— Your goal —
Find every line in the listing below that contains the string "kern" and copy each one out. Case counts.
═════ Source material
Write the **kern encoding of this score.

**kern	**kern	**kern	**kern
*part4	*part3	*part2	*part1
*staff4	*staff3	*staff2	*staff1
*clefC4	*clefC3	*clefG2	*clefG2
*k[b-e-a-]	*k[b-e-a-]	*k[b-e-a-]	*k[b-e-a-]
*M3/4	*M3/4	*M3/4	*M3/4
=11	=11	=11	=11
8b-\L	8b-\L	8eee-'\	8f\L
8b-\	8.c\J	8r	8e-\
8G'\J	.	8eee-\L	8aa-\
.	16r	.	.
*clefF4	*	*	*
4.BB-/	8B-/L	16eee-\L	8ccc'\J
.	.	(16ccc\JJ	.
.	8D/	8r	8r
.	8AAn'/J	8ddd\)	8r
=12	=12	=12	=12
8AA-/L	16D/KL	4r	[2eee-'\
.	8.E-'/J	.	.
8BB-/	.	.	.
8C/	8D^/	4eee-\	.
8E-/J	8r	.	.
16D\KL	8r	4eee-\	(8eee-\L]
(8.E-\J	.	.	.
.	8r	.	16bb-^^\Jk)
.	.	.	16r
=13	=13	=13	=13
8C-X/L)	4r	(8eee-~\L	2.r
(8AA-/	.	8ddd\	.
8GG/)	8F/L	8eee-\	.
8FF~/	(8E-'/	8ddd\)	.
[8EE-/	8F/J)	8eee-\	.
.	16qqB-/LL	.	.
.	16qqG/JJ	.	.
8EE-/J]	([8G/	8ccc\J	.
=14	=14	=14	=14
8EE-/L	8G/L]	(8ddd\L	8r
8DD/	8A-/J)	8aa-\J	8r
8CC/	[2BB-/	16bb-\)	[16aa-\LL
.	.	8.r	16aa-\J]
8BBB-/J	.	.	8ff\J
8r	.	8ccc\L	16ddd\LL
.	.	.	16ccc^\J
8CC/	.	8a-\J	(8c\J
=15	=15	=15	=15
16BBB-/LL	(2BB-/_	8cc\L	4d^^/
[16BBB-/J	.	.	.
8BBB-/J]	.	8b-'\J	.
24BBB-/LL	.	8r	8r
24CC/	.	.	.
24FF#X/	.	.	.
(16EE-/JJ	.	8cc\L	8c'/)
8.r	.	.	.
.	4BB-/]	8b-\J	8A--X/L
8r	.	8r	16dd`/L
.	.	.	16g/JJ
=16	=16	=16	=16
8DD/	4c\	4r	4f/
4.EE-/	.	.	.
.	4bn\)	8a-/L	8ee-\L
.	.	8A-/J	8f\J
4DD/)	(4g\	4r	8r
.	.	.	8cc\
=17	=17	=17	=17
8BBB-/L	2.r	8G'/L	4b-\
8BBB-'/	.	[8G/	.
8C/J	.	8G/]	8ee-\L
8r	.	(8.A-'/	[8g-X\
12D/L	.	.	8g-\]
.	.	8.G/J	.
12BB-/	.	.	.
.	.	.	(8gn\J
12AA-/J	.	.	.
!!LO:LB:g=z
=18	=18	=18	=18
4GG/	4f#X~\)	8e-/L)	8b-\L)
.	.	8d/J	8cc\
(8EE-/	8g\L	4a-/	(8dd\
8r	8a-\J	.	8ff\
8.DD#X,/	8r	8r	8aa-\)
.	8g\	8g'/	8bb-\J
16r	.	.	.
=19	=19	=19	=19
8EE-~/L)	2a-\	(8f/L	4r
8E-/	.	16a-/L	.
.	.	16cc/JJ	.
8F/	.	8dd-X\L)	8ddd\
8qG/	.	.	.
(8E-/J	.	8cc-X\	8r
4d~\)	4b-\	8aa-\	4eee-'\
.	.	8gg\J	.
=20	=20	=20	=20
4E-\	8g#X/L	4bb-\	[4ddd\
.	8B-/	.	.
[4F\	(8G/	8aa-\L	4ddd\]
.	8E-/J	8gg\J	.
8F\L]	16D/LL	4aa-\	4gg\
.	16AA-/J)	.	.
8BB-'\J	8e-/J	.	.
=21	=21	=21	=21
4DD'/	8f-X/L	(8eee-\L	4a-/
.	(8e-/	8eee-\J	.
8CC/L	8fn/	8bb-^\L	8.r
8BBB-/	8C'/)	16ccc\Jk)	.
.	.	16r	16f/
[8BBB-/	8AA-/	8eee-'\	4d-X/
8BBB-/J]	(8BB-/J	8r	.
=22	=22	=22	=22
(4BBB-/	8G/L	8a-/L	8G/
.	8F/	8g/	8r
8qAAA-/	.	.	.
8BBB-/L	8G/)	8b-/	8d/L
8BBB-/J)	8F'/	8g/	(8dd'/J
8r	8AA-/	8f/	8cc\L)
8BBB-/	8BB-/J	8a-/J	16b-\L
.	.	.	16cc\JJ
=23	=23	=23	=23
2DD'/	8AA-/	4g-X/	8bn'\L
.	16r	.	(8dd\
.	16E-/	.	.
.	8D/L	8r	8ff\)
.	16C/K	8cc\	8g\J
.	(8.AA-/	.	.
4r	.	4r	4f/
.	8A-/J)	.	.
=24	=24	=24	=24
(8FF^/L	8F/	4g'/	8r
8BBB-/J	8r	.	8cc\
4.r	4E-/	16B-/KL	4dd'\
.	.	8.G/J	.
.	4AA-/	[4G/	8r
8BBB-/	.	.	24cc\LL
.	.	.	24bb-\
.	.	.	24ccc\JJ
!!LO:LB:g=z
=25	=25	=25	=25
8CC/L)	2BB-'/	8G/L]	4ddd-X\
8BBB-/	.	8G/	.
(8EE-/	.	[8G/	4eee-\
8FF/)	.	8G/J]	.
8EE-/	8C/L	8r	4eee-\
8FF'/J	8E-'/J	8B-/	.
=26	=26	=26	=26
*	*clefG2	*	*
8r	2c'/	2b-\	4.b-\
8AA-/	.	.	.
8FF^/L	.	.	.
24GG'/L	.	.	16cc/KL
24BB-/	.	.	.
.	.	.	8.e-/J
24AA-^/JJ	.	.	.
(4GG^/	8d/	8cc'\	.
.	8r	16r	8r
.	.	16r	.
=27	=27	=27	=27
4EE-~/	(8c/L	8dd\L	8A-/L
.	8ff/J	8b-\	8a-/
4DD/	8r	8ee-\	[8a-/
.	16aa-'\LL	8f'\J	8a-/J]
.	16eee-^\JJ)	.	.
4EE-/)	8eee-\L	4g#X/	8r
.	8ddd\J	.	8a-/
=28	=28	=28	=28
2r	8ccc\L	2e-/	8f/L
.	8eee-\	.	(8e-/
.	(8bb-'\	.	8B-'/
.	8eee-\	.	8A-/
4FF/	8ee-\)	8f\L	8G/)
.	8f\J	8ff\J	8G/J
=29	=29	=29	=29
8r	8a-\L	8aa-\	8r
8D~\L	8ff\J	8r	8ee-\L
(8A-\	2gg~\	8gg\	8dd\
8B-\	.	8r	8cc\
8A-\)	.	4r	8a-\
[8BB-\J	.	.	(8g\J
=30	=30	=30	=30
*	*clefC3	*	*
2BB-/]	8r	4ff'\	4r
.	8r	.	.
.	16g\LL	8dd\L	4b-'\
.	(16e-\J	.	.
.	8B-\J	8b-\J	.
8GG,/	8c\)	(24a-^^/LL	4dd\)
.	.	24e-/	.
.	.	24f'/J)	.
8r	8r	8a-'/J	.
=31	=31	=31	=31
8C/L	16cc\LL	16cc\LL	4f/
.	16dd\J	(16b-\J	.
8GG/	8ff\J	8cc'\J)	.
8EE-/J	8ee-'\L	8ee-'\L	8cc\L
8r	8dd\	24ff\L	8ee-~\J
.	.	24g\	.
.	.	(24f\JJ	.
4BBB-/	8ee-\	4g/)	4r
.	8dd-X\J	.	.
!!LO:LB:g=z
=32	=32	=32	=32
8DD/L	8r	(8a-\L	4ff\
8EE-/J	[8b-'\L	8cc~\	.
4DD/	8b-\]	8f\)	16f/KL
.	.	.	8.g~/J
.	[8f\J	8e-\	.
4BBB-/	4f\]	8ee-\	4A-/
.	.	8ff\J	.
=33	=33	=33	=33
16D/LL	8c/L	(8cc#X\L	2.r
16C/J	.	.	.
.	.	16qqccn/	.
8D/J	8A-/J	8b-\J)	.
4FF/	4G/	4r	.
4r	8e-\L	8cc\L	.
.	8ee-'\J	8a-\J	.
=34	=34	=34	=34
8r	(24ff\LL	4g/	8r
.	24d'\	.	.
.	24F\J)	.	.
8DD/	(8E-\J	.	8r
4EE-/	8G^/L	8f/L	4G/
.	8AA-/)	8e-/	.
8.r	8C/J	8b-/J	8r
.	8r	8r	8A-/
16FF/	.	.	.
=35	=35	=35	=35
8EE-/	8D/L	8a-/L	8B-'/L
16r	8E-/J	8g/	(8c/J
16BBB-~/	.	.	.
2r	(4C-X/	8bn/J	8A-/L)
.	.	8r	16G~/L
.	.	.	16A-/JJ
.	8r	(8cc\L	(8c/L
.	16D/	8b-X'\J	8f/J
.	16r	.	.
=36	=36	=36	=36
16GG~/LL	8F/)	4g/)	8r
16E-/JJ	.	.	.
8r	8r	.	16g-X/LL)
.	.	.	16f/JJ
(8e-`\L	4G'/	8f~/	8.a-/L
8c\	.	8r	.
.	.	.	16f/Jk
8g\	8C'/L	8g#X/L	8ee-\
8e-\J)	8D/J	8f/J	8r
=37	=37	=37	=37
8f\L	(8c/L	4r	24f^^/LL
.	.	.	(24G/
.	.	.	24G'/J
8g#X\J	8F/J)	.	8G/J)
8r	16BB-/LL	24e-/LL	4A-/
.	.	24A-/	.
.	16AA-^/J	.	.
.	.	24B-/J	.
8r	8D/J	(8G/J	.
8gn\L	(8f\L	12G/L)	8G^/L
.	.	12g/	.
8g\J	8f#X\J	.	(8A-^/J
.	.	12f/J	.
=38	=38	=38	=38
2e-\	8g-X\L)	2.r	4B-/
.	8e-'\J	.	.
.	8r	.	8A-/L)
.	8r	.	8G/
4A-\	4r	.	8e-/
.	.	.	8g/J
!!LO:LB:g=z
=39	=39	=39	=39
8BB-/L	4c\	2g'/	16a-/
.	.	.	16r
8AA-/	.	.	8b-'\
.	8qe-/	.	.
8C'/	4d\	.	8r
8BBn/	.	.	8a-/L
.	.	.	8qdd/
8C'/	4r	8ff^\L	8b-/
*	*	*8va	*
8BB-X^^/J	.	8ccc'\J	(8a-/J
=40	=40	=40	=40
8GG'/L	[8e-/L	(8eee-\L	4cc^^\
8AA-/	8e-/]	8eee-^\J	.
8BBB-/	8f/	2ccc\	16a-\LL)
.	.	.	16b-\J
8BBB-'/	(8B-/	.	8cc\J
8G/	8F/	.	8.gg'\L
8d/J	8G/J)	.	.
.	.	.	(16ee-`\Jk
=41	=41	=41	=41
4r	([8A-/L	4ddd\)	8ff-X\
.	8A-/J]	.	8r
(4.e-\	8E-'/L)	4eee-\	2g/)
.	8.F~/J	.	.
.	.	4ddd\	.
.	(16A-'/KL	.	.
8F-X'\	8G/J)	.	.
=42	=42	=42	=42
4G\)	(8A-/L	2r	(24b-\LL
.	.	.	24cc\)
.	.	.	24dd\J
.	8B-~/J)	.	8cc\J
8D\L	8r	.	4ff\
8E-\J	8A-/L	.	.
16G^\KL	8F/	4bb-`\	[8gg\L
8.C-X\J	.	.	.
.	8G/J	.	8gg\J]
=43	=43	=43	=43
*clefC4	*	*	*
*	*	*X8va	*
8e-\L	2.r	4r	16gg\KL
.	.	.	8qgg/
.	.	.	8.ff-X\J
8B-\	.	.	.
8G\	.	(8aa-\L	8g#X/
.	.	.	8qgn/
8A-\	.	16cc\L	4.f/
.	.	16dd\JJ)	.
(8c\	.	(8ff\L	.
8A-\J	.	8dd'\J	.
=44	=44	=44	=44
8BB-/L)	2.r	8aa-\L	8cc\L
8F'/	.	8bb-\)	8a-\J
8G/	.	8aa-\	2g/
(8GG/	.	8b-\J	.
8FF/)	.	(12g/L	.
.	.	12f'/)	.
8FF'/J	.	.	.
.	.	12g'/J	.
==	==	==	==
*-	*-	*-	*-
══════════
— Result below —
Write the **kern encoding of this score.
**kern	**kern	**kern	**kern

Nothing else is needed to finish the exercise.